(Difference listings)
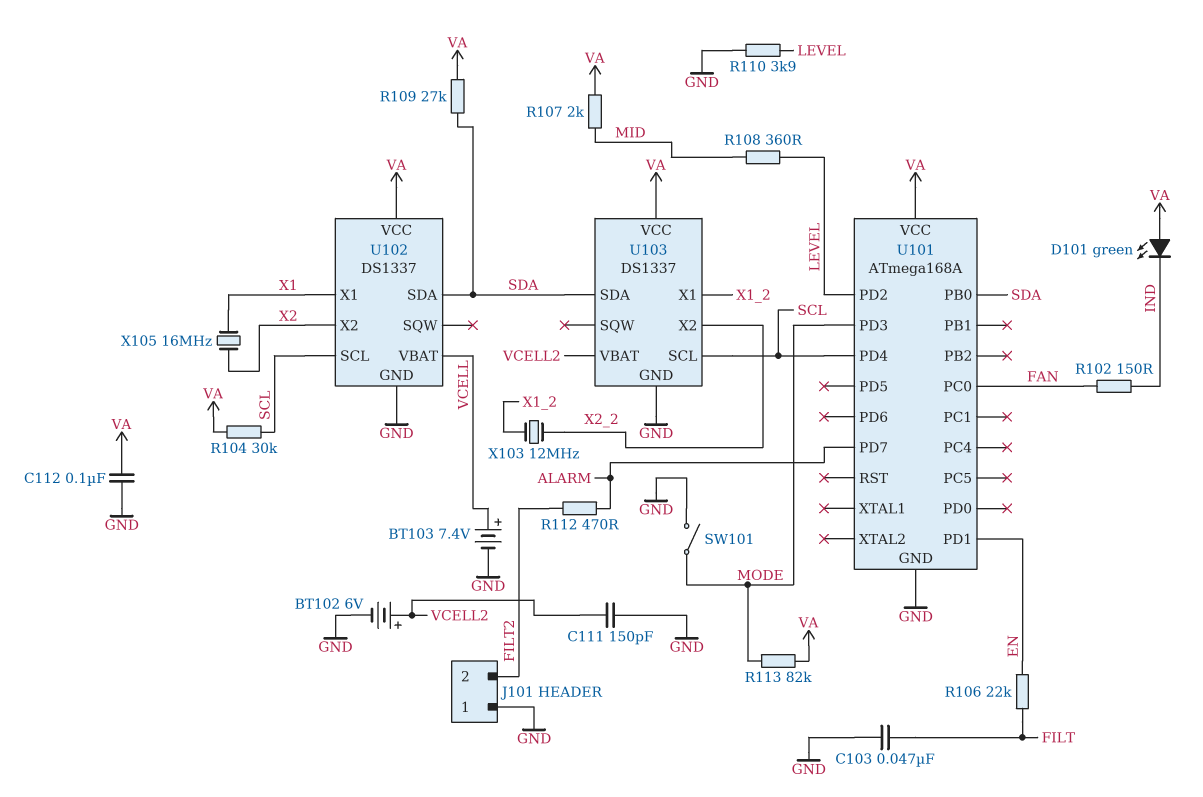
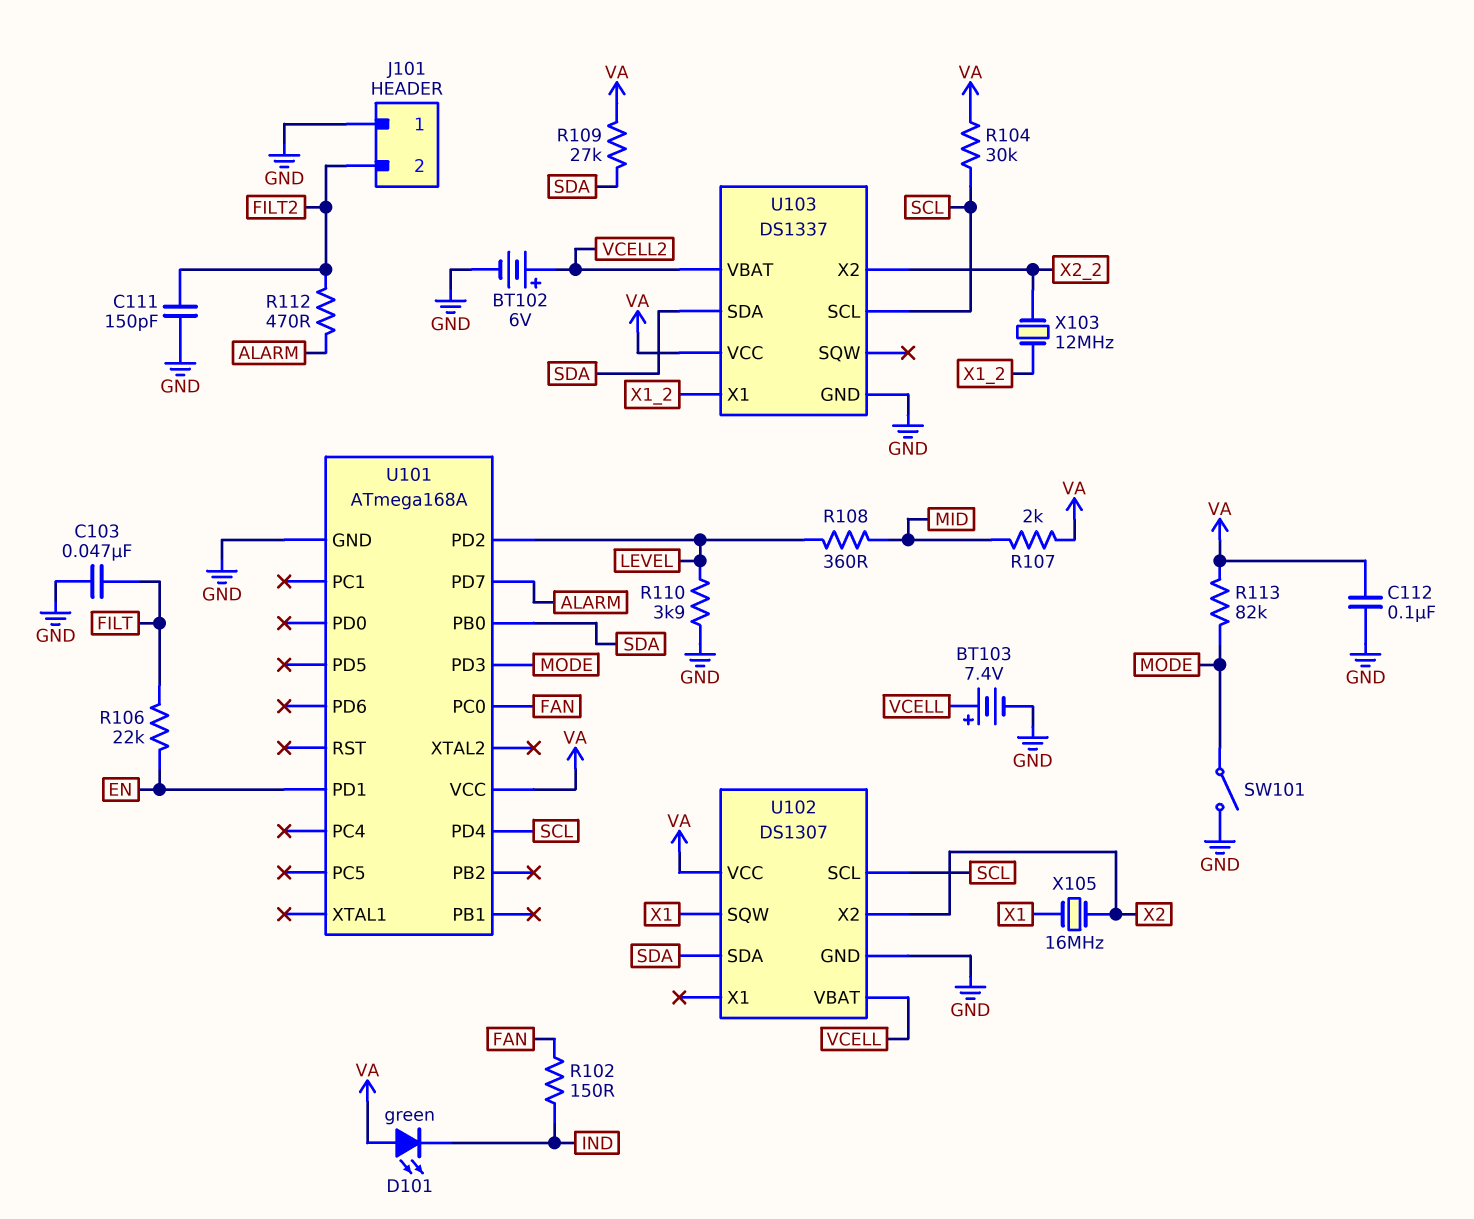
C111: 150pF (GND, VCELL2) -> 150pF (FILT2, GND)
U102: DS1337 -> DS1307
U102 pin SQW: none -> X1
U102 pin X1: X1 -> none

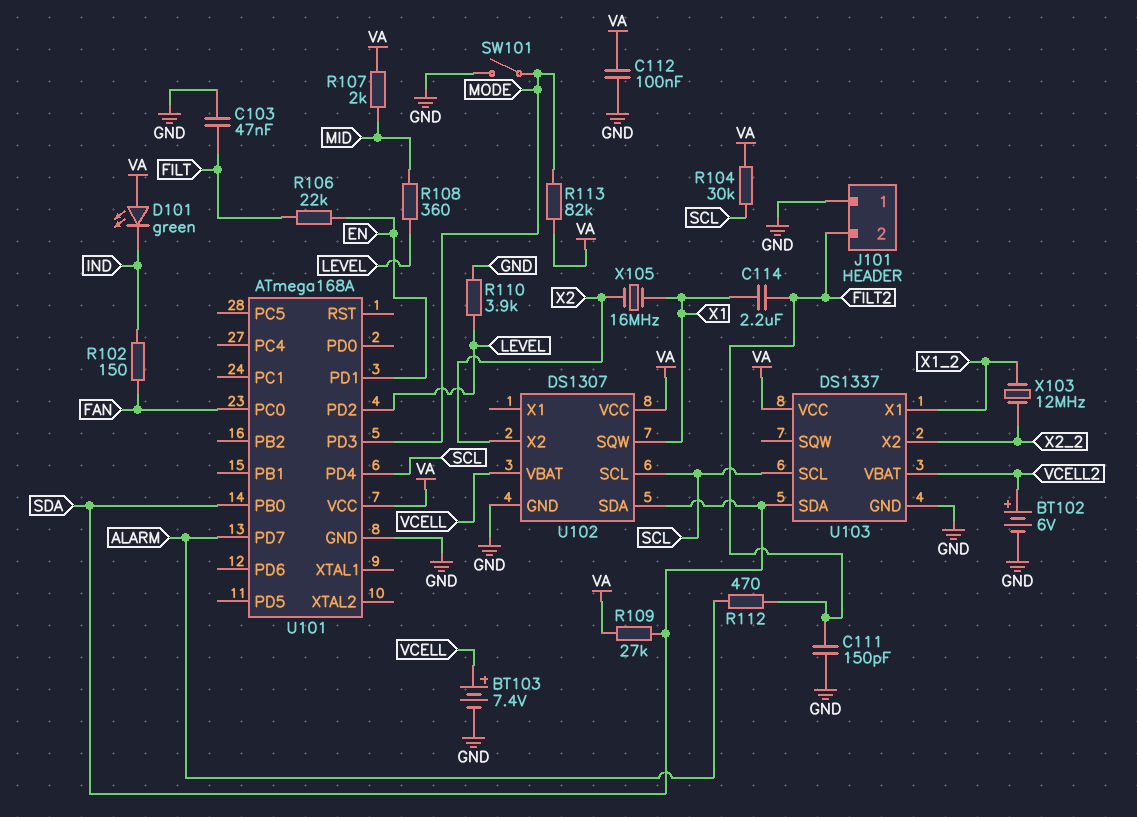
C114: none -> 2.2uF (FILT2, X1)

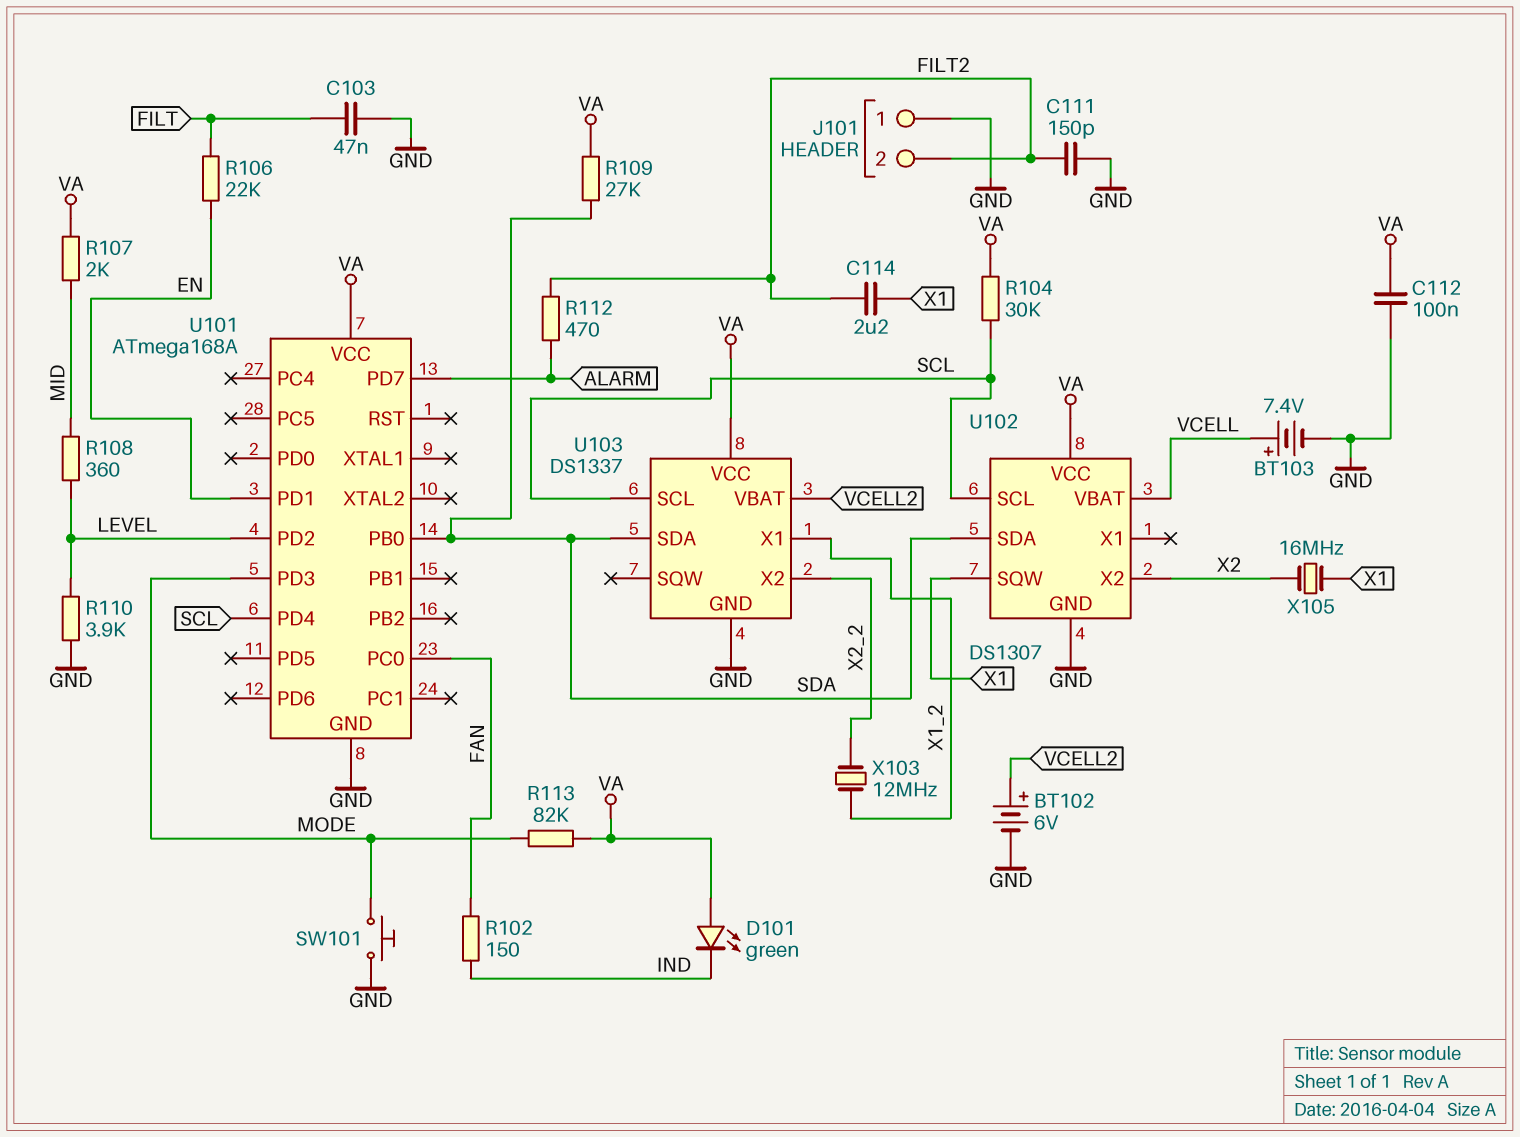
SW101: switch (GND, MODE) -> button (GND, MODE)

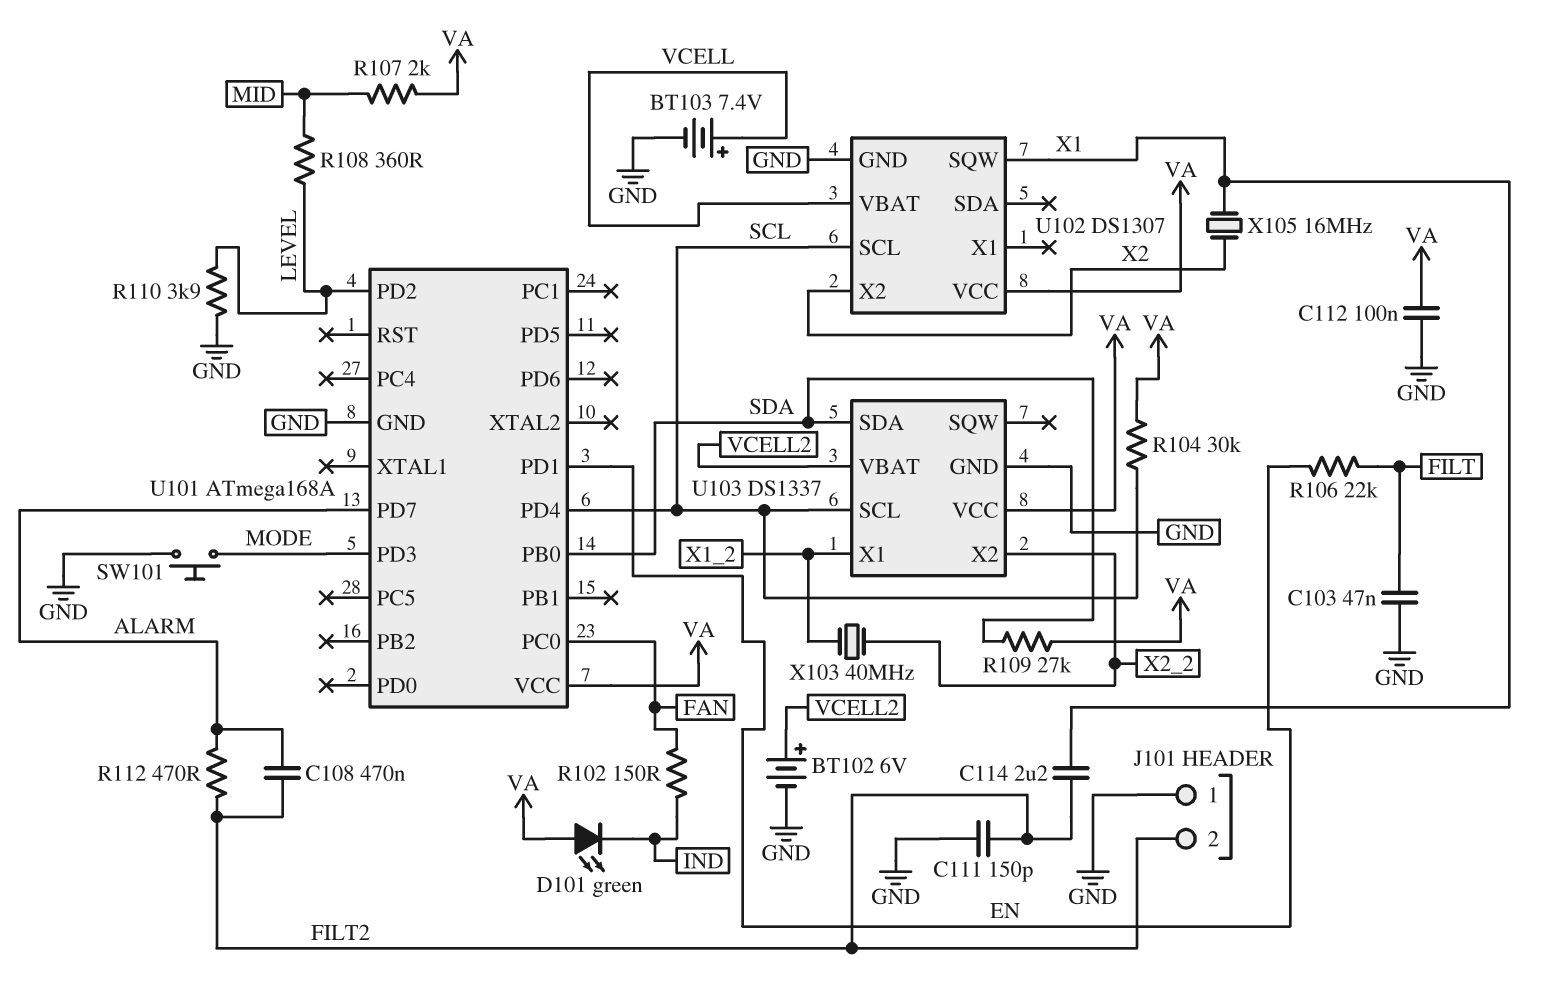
C108: none -> 470nF (ALARM, FILT2)
R113: 82k (MODE, VA) -> none
U102 pin SDA: SDA -> none
X103: 12MHz (X1_2, X2_2) -> 40MHz (X1_2, X2_2)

**TASK DIRECTIONS**
Exactly the lines from the one that contains "C114: none -> 2.2uF (FILT2, X1)" through the last line of the records should be set down, and the pictures should be dropped.

**WRITTEN RESPONSE**
C114: none -> 2.2uF (FILT2, X1)

SW101: switch (GND, MODE) -> button (GND, MODE)

C108: none -> 470nF (ALARM, FILT2)
R113: 82k (MODE, VA) -> none
U102 pin SDA: SDA -> none
X103: 12MHz (X1_2, X2_2) -> 40MHz (X1_2, X2_2)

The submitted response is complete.